→ To do: All of the entries need to be printed again exactly; pictures are the only thing to omit.

→ Provided entries:
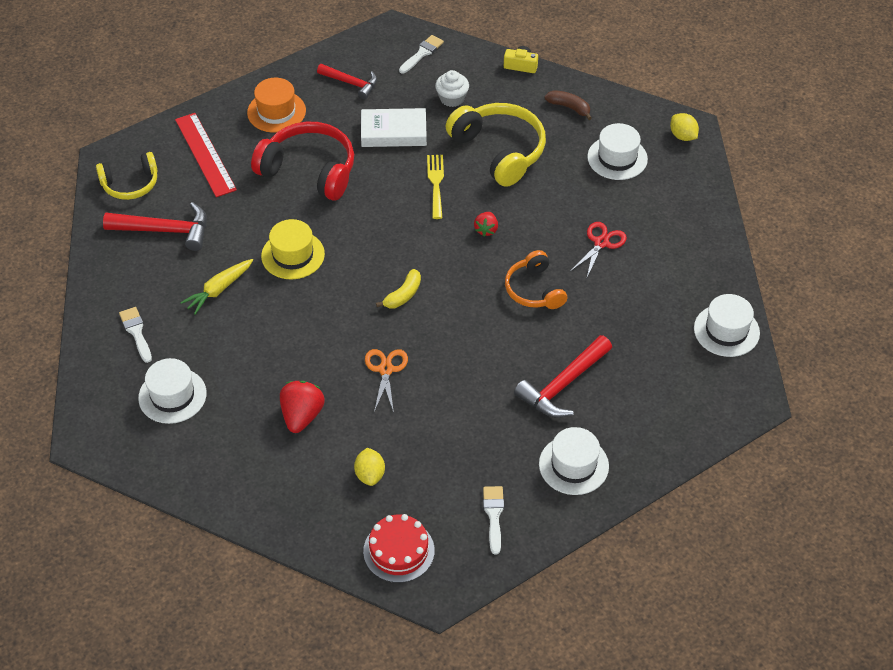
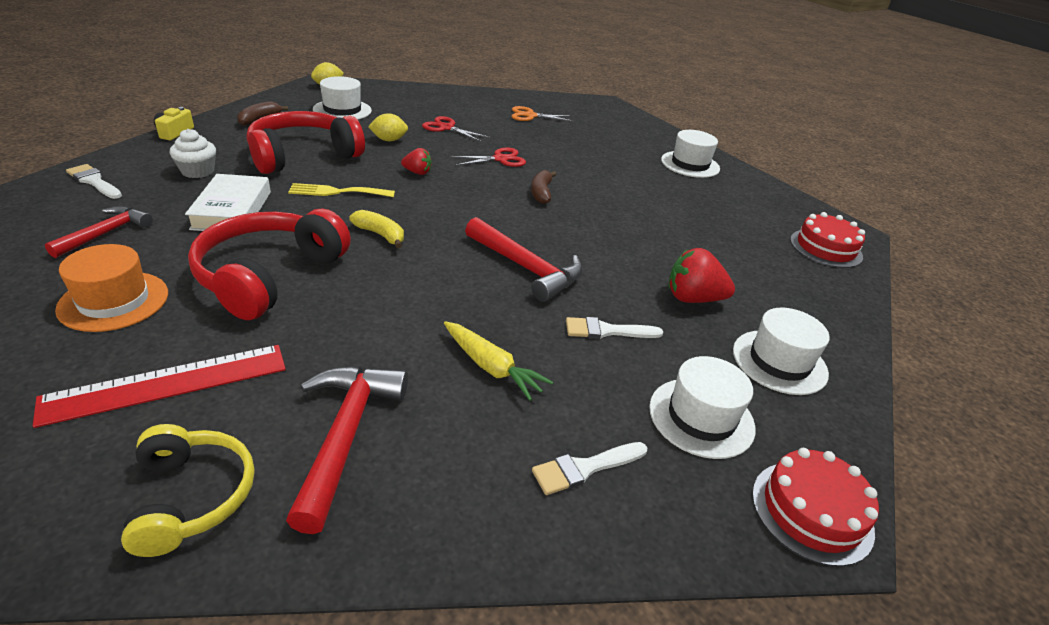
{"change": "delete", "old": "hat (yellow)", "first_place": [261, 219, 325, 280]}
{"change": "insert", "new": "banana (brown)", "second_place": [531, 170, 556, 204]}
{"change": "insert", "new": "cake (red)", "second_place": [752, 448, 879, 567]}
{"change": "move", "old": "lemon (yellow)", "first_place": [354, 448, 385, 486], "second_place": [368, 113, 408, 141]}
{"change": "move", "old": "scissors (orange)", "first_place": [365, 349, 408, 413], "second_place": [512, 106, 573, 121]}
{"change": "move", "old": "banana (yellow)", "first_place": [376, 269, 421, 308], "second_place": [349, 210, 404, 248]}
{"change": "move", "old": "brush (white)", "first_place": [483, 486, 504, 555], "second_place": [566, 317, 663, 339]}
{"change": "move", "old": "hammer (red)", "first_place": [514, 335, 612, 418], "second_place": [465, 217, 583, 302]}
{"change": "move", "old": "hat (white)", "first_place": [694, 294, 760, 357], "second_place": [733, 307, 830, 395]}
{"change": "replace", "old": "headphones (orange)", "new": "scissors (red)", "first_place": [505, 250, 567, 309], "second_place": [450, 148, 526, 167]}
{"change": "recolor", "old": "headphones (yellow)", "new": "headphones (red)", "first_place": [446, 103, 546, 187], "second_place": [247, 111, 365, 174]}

→ Result:
{"change": "delete", "old": "hat (yellow)", "first_place": [261, 219, 325, 280]}
{"change": "insert", "new": "banana (brown)", "second_place": [531, 170, 556, 204]}
{"change": "insert", "new": "cake (red)", "second_place": [752, 448, 879, 567]}
{"change": "move", "old": "lemon (yellow)", "first_place": [354, 448, 385, 486], "second_place": [368, 113, 408, 141]}
{"change": "move", "old": "scissors (orange)", "first_place": [365, 349, 408, 413], "second_place": [512, 106, 573, 121]}
{"change": "move", "old": "banana (yellow)", "first_place": [376, 269, 421, 308], "second_place": [349, 210, 404, 248]}
{"change": "move", "old": "brush (white)", "first_place": [483, 486, 504, 555], "second_place": [566, 317, 663, 339]}
{"change": "move", "old": "hammer (red)", "first_place": [514, 335, 612, 418], "second_place": [465, 217, 583, 302]}
{"change": "move", "old": "hat (white)", "first_place": [694, 294, 760, 357], "second_place": [733, 307, 830, 395]}
{"change": "replace", "old": "headphones (orange)", "new": "scissors (red)", "first_place": [505, 250, 567, 309], "second_place": [450, 148, 526, 167]}
{"change": "recolor", "old": "headphones (yellow)", "new": "headphones (red)", "first_place": [446, 103, 546, 187], "second_place": [247, 111, 365, 174]}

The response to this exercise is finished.